WORK TO BE COMPLETED: Within the listing below, the lines to output run from the one containing "R4: 1.5k (CLK, GATE) -> 2.2k (CLK, GATE)" through the one containing "TR2: NMOS (G"; copy them exactly and nothing else.

DATA SECTION:
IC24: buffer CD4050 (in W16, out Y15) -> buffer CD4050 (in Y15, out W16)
--
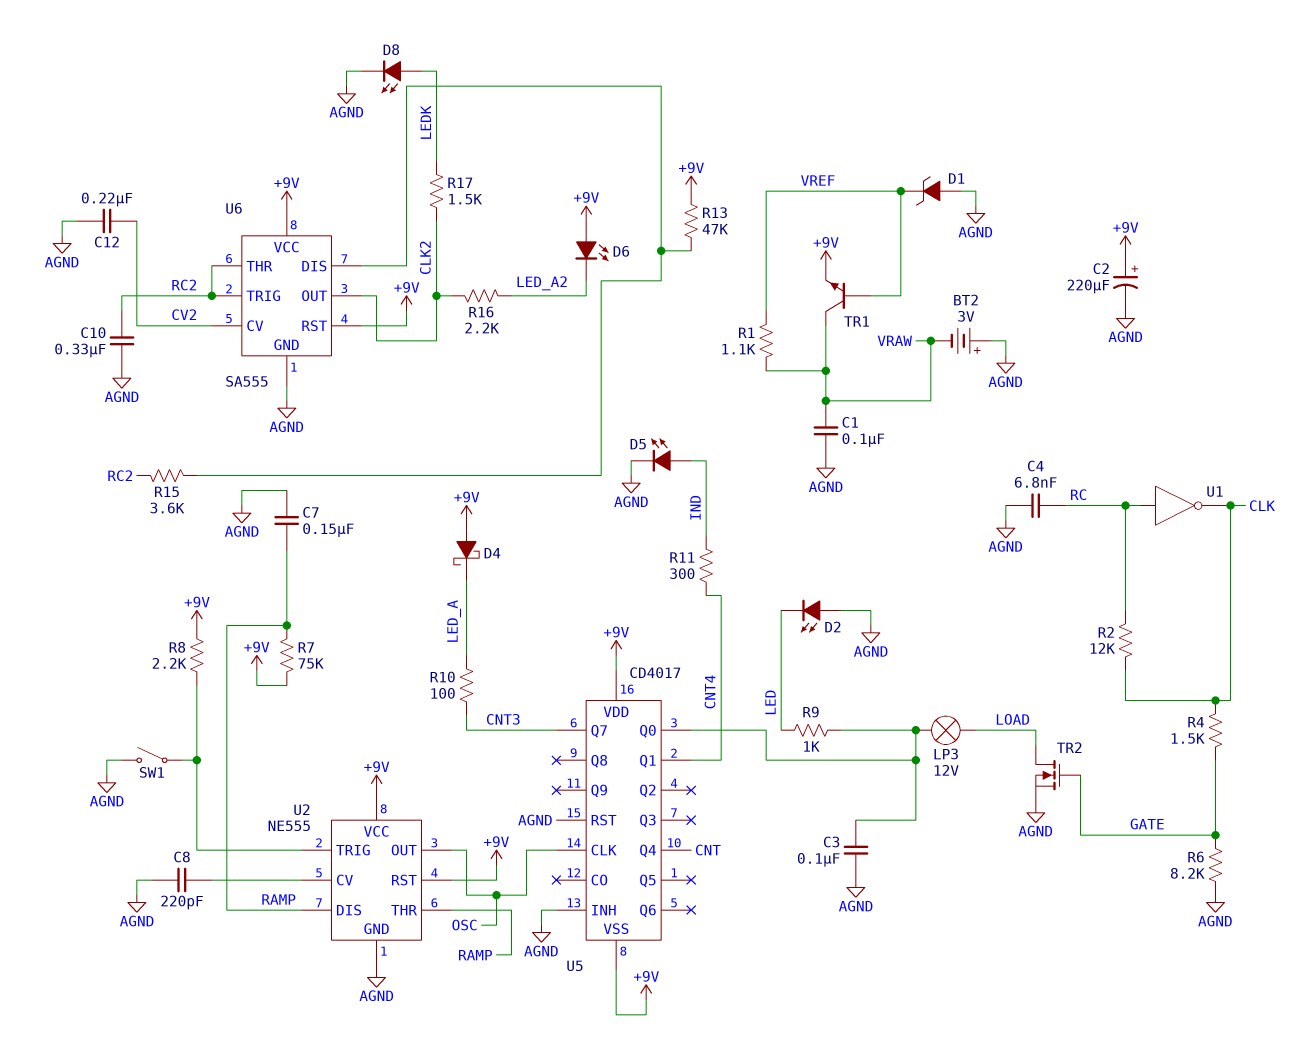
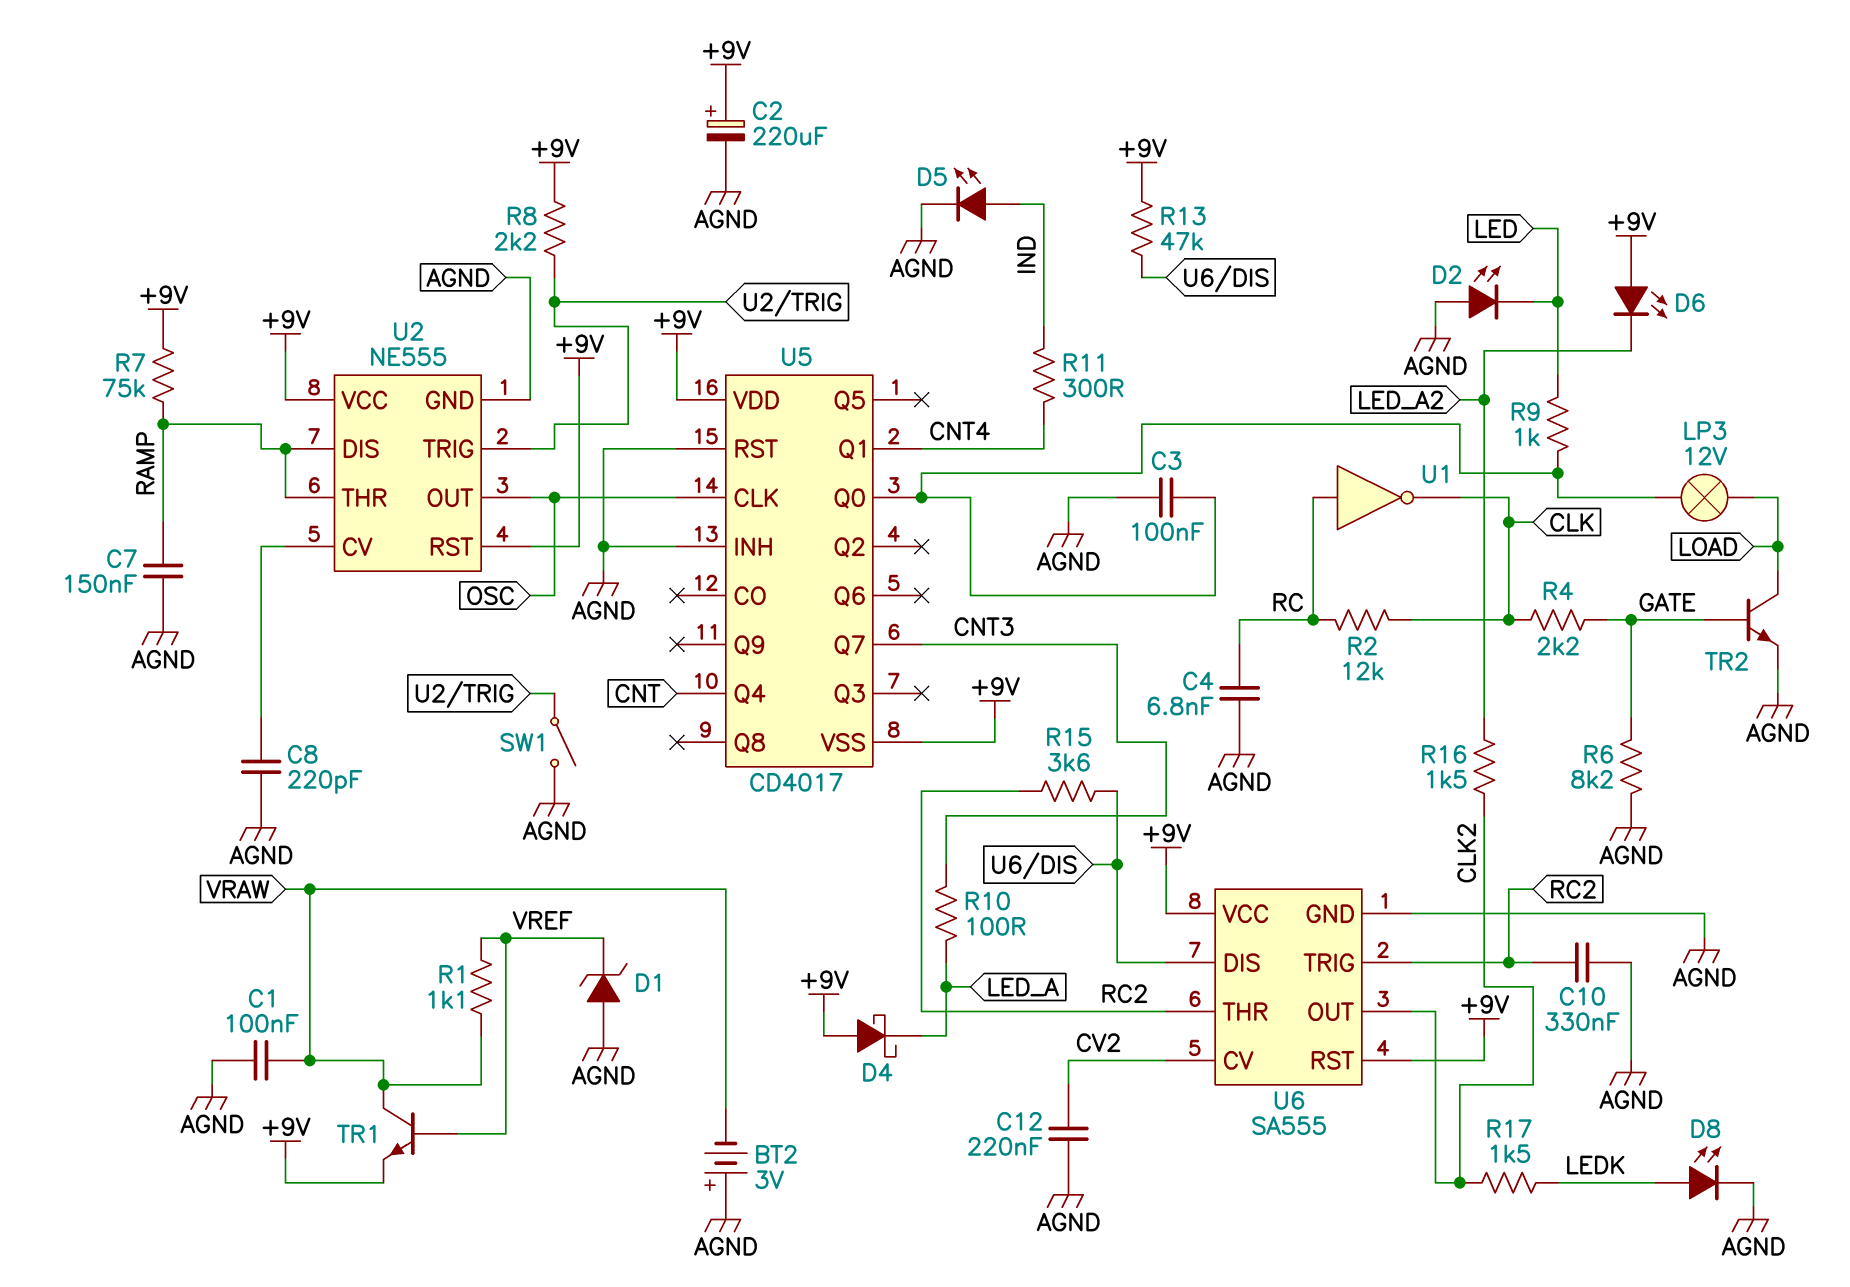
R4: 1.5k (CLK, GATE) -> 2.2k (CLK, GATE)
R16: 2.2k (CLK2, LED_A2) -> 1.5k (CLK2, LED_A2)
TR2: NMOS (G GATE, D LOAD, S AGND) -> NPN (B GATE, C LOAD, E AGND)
==
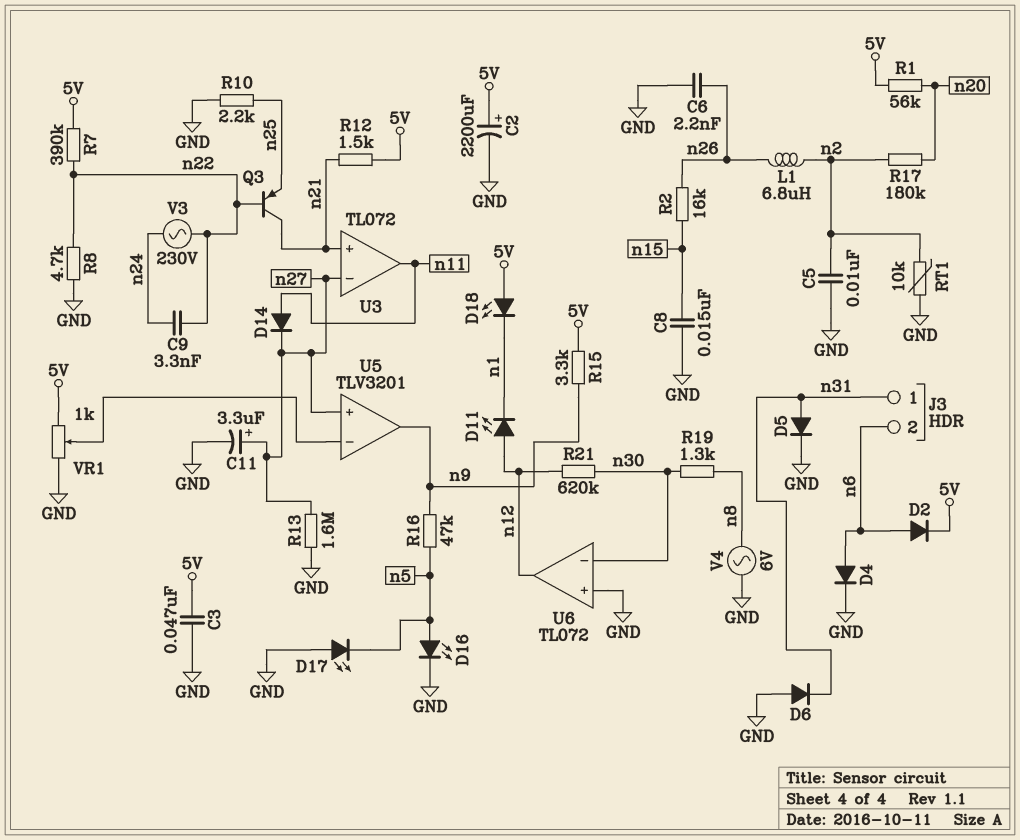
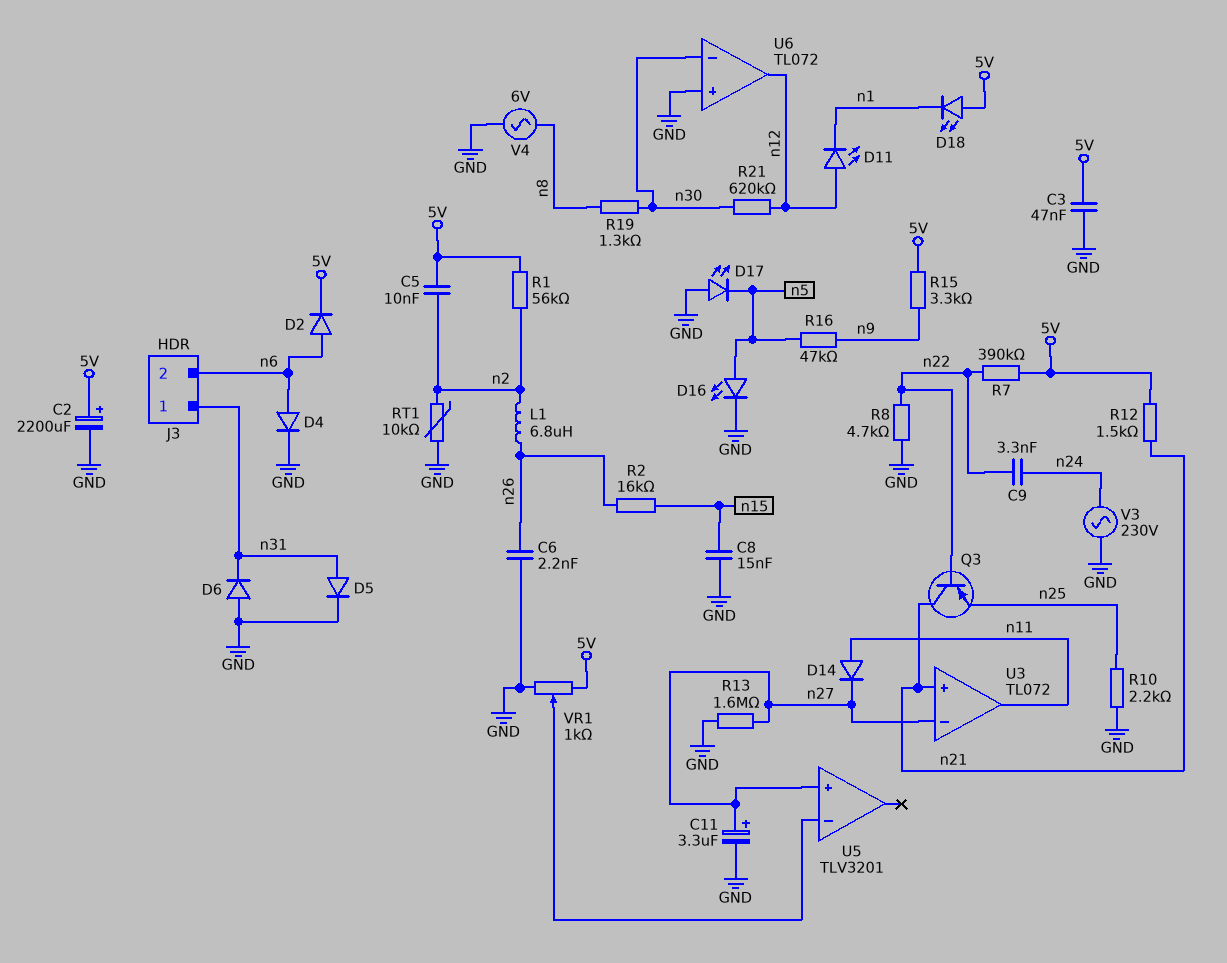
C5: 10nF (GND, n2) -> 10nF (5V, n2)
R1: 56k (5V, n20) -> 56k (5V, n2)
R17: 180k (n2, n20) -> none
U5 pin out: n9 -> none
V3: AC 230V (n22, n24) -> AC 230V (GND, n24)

THE ANSWER:
R4: 1.5k (CLK, GATE) -> 2.2k (CLK, GATE)
R16: 2.2k (CLK2, LED_A2) -> 1.5k (CLK2, LED_A2)
TR2: NMOS (G GATE, D LOAD, S AGND) -> NPN (B GATE, C LOAD, E AGND)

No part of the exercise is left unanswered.